(Beginning of Supplied entries)

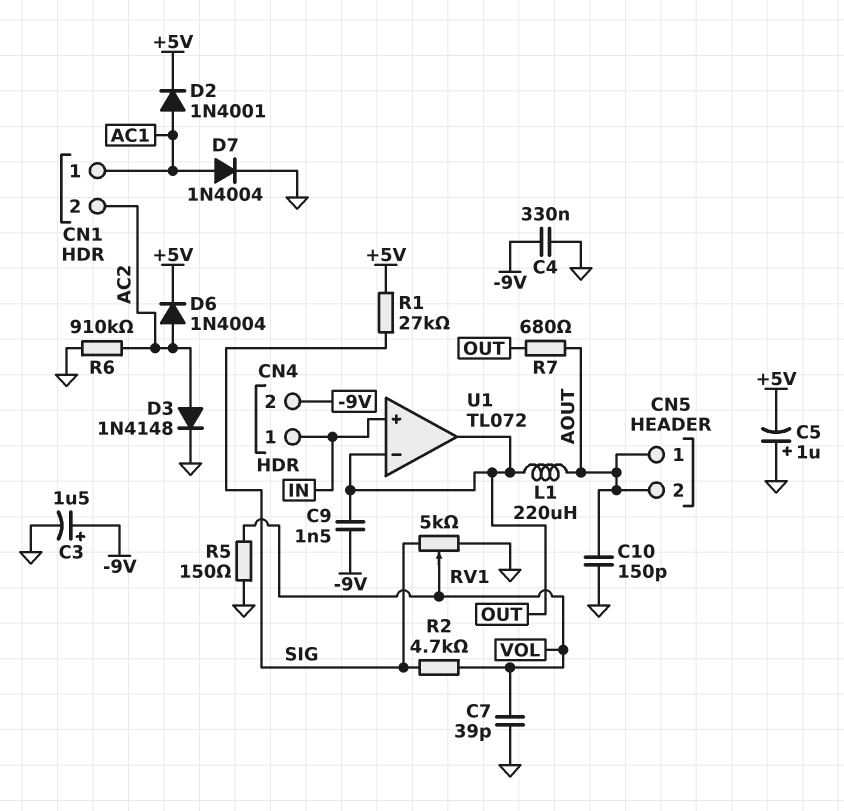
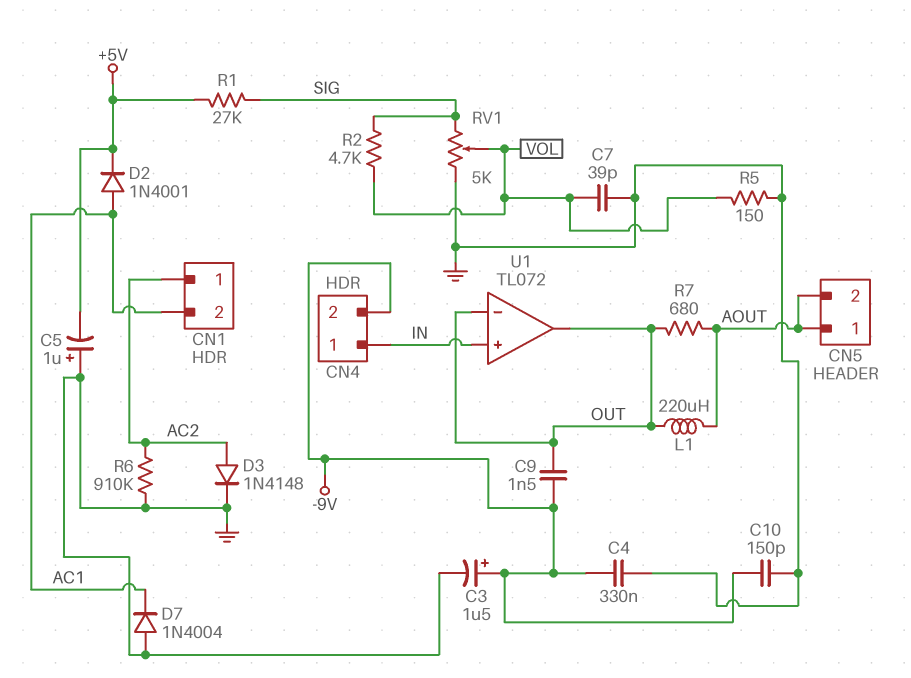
C10: 150pF (AOUT, GND) -> 150pF (-9V, GND)
CN1 pin 1: AC1 -> AC2
CN1 pin 2: AC2 -> AC1
D6: diode 1N4004 (A AC2, K +5V) -> none
D7: diode 1N4004 (A AC1, K GND) -> diode 1N4004 (A GND, K AC1)

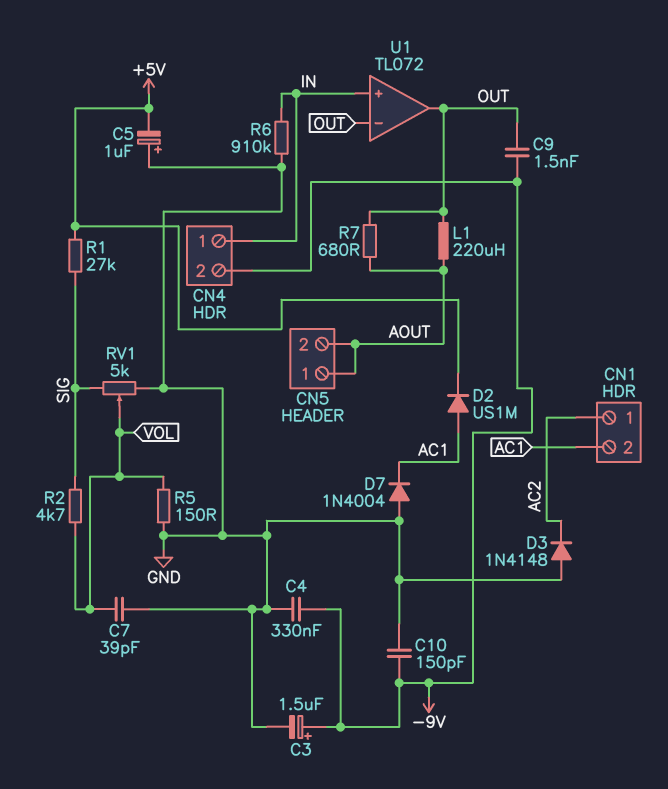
D2: diode 1N4001 (A AC1, K +5V) -> diode US1M (A AC1, K +5V)
D3: diode 1N4148 (A AC2, K GND) -> diode 1N4148 (A GND, K AC2)
R6: 910k (AC2, GND) -> 910k (GND, IN)

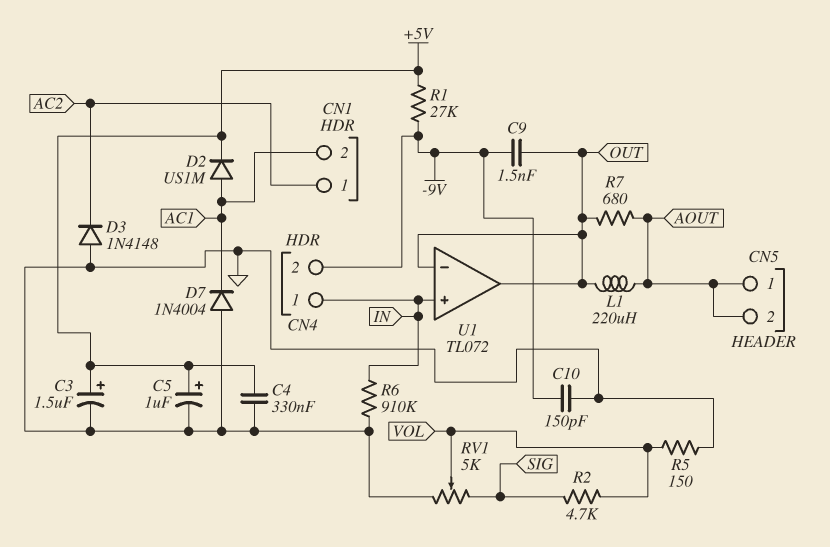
C3: 1.5uF (plus -9V, minus GND) -> 1.5uF (plus +5V, minus GND)
C4: 330nF (-9V, GND) -> 330nF (+5V, GND)
C5: 1uF (plus GND, minus +5V) -> 1uF (plus +5V, minus GND)
C7: 39pF (GND, VOL) -> none
R1: 27k (+5V, SIG) -> 27k (+5V, -9V)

(End of Supplied entries)

Work required: Your task is to restate, word for word, each line from the one that includes "C5: 1uF (plus" to the end of the records, with both ends included and nothing else.

Task result:
C5: 1uF (plus GND, minus +5V) -> 1uF (plus +5V, minus GND)
C7: 39pF (GND, VOL) -> none
R1: 27k (+5V, SIG) -> 27k (+5V, -9V)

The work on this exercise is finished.